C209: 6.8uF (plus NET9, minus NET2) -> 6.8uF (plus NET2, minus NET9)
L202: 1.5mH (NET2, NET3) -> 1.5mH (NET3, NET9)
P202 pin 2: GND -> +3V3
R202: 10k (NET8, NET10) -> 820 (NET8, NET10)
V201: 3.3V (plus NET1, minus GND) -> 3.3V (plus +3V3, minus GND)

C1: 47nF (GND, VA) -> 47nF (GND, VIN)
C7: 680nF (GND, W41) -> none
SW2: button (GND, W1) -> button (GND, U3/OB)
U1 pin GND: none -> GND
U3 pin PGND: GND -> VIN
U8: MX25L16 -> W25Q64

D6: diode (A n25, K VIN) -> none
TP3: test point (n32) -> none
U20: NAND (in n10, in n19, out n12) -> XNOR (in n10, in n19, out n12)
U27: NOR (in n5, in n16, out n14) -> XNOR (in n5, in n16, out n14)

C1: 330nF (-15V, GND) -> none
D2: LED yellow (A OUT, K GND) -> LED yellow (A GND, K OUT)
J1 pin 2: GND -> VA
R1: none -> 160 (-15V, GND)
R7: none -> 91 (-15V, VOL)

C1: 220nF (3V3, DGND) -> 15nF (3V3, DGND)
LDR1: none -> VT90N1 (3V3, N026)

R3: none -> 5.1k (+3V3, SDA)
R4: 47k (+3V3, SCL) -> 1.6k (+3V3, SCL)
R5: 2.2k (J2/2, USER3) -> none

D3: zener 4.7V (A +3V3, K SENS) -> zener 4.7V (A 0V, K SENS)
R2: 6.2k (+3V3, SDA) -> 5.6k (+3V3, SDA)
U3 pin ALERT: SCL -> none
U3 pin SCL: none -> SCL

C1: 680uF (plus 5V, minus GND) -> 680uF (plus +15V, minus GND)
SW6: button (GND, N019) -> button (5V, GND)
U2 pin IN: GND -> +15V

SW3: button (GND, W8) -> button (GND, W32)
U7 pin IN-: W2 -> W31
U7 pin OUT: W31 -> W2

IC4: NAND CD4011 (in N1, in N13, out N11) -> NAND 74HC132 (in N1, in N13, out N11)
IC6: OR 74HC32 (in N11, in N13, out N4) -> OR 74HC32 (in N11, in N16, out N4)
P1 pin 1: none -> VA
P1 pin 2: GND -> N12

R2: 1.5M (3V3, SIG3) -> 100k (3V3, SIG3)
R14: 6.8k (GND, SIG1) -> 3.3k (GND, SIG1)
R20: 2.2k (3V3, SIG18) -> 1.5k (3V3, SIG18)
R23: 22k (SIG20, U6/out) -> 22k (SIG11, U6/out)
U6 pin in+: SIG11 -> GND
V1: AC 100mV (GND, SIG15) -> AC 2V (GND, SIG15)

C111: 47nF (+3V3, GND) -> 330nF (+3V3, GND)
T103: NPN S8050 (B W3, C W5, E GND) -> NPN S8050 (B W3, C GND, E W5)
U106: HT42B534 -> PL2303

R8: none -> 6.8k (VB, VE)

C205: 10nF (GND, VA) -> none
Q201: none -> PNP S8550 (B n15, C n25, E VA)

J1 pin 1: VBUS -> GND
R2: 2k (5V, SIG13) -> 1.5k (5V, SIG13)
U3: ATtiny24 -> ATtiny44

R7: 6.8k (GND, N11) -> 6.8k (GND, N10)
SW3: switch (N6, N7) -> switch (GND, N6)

-- -- --

Work to complete: Reproduce the lines from the one with "R8: none -> 6.8k (VB, VE)" to the end of the data exactly, leaving out every earlier line.

Answer for the task:
R8: none -> 6.8k (VB, VE)

C205: 10nF (GND, VA) -> none
Q201: none -> PNP S8550 (B n15, C n25, E VA)

J1 pin 1: VBUS -> GND
R2: 2k (5V, SIG13) -> 1.5k (5V, SIG13)
U3: ATtiny24 -> ATtiny44

R7: 6.8k (GND, N11) -> 6.8k (GND, N10)
SW3: switch (N6, N7) -> switch (GND, N6)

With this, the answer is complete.